• **WORK INSTRUCTIONS**
Transcribe every record that appears below, exactly and in full.

Object change listings:
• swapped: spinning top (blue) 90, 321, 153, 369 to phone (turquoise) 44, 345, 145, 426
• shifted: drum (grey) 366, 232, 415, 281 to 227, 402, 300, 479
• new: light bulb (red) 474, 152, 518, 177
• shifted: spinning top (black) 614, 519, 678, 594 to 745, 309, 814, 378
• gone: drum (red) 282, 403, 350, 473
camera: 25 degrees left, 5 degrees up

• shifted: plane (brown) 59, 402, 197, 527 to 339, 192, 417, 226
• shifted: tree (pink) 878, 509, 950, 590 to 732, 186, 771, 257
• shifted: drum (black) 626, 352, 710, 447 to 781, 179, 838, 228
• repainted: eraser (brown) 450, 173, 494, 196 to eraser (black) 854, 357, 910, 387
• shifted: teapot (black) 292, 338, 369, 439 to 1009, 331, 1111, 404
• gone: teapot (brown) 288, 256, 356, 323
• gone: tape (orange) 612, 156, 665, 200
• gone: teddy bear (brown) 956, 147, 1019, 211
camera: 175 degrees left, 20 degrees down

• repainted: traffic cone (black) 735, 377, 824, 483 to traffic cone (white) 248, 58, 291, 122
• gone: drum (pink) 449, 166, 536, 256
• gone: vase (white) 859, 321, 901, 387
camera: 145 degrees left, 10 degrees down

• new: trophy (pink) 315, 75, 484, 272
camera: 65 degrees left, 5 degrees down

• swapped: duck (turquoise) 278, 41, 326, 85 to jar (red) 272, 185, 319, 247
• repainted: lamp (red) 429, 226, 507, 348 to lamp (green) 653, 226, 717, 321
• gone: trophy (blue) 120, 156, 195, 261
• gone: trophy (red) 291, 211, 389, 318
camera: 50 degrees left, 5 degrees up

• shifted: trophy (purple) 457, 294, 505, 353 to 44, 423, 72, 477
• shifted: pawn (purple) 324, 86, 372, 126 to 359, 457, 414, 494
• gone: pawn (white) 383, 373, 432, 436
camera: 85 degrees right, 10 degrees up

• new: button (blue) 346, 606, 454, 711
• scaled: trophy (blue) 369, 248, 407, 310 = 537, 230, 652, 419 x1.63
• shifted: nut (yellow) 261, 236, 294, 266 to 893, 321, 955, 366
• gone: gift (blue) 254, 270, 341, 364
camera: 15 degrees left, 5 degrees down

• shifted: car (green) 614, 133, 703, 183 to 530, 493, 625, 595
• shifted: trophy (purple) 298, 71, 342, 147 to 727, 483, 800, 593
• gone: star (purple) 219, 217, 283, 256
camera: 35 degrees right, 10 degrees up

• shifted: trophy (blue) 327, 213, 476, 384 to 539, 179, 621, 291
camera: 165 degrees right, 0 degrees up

• **THE ANSWER**
• swapped: spinning top (blue) 90, 321, 153, 369 to phone (turquoise) 44, 345, 145, 426
• shifted: drum (grey) 366, 232, 415, 281 to 227, 402, 300, 479
• new: light bulb (red) 474, 152, 518, 177
• shifted: spinning top (black) 614, 519, 678, 594 to 745, 309, 814, 378
• gone: drum (red) 282, 403, 350, 473
camera: 25 degrees left, 5 degrees up

• shifted: plane (brown) 59, 402, 197, 527 to 339, 192, 417, 226
• shifted: tree (pink) 878, 509, 950, 590 to 732, 186, 771, 257
• shifted: drum (black) 626, 352, 710, 447 to 781, 179, 838, 228
• repainted: eraser (brown) 450, 173, 494, 196 to eraser (black) 854, 357, 910, 387
• shifted: teapot (black) 292, 338, 369, 439 to 1009, 331, 1111, 404
• gone: teapot (brown) 288, 256, 356, 323
• gone: tape (orange) 612, 156, 665, 200
• gone: teddy bear (brown) 956, 147, 1019, 211
camera: 175 degrees left, 20 degrees down

• repainted: traffic cone (black) 735, 377, 824, 483 to traffic cone (white) 248, 58, 291, 122
• gone: drum (pink) 449, 166, 536, 256
• gone: vase (white) 859, 321, 901, 387
camera: 145 degrees left, 10 degrees down

• new: trophy (pink) 315, 75, 484, 272
camera: 65 degrees left, 5 degrees down

• swapped: duck (turquoise) 278, 41, 326, 85 to jar (red) 272, 185, 319, 247
• repainted: lamp (red) 429, 226, 507, 348 to lamp (green) 653, 226, 717, 321
• gone: trophy (blue) 120, 156, 195, 261
• gone: trophy (red) 291, 211, 389, 318
camera: 50 degrees left, 5 degrees up

• shifted: trophy (purple) 457, 294, 505, 353 to 44, 423, 72, 477
• shifted: pawn (purple) 324, 86, 372, 126 to 359, 457, 414, 494
• gone: pawn (white) 383, 373, 432, 436
camera: 85 degrees right, 10 degrees up

• new: button (blue) 346, 606, 454, 711
• scaled: trophy (blue) 369, 248, 407, 310 = 537, 230, 652, 419 x1.63
• shifted: nut (yellow) 261, 236, 294, 266 to 893, 321, 955, 366
• gone: gift (blue) 254, 270, 341, 364
camera: 15 degrees left, 5 degrees down

• shifted: car (green) 614, 133, 703, 183 to 530, 493, 625, 595
• shifted: trophy (purple) 298, 71, 342, 147 to 727, 483, 800, 593
• gone: star (purple) 219, 217, 283, 256
camera: 35 degrees right, 10 degrees up

• shifted: trophy (blue) 327, 213, 476, 384 to 539, 179, 621, 291
camera: 165 degrees right, 0 degrees up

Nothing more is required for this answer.